[Object matching data]
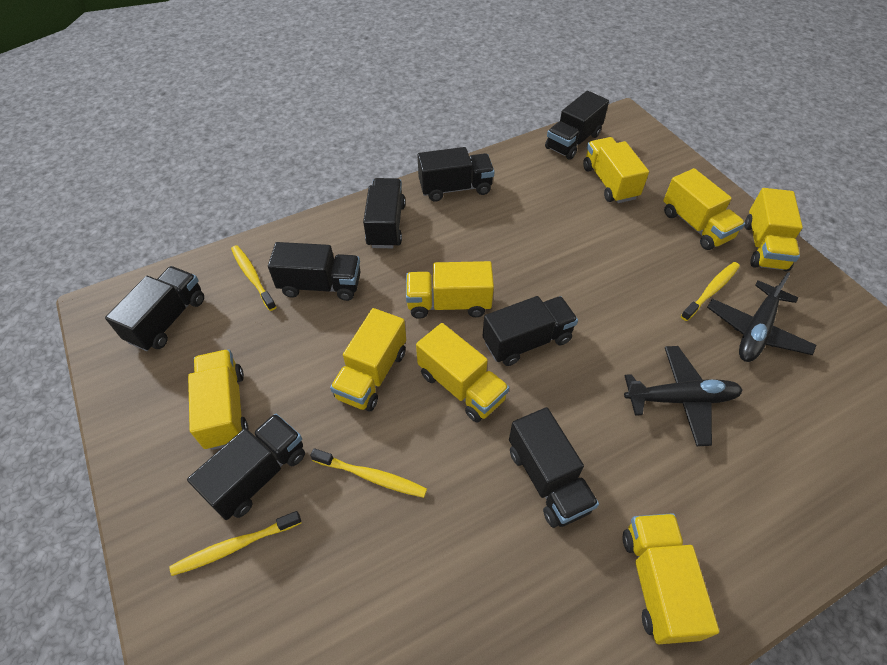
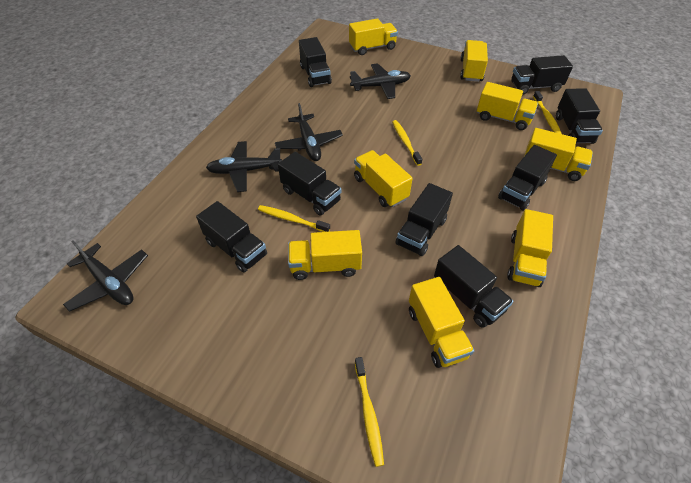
black plane: 2 -> 4

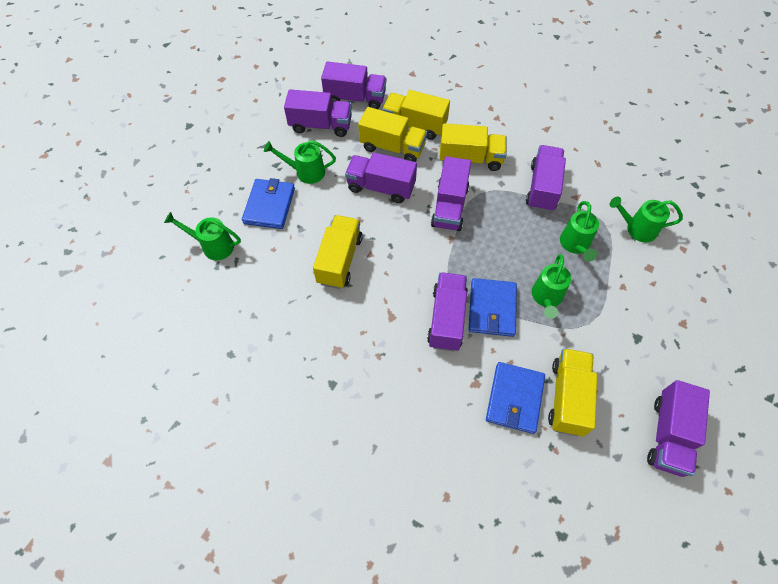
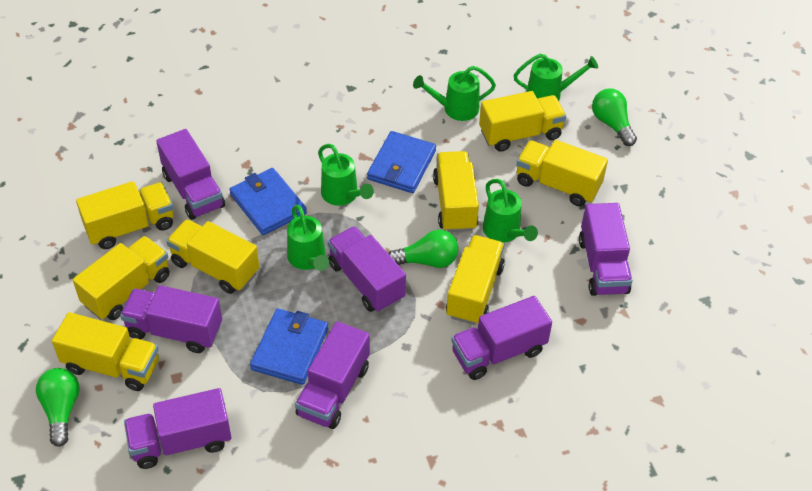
green light bulb: 0 -> 3
yellow truck: 5 -> 8

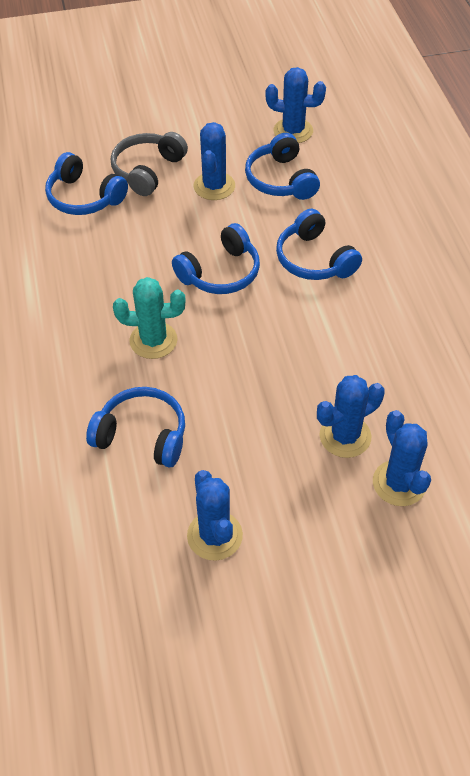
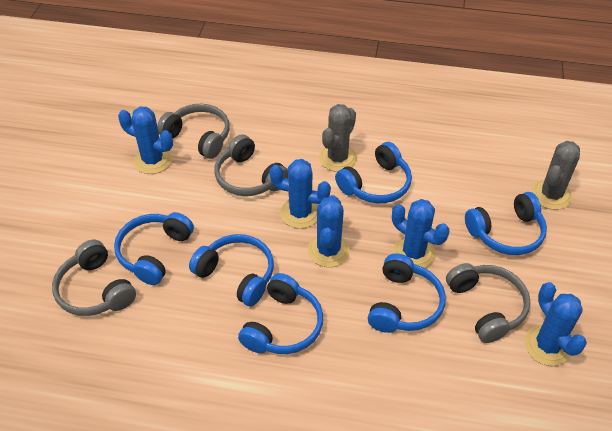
blue headphones: 5 -> 6
grey cactus: 0 -> 2
grey headphones: 1 -> 4
turquoise cactus: 1 -> 0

▶ **Task brief**:
Return all the data above as written, leaving out only the pictures.

▶ **Final answer**:
black plane: 2 -> 4

green light bulb: 0 -> 3
yellow truck: 5 -> 8

blue headphones: 5 -> 6
grey cactus: 0 -> 2
grey headphones: 1 -> 4
turquoise cactus: 1 -> 0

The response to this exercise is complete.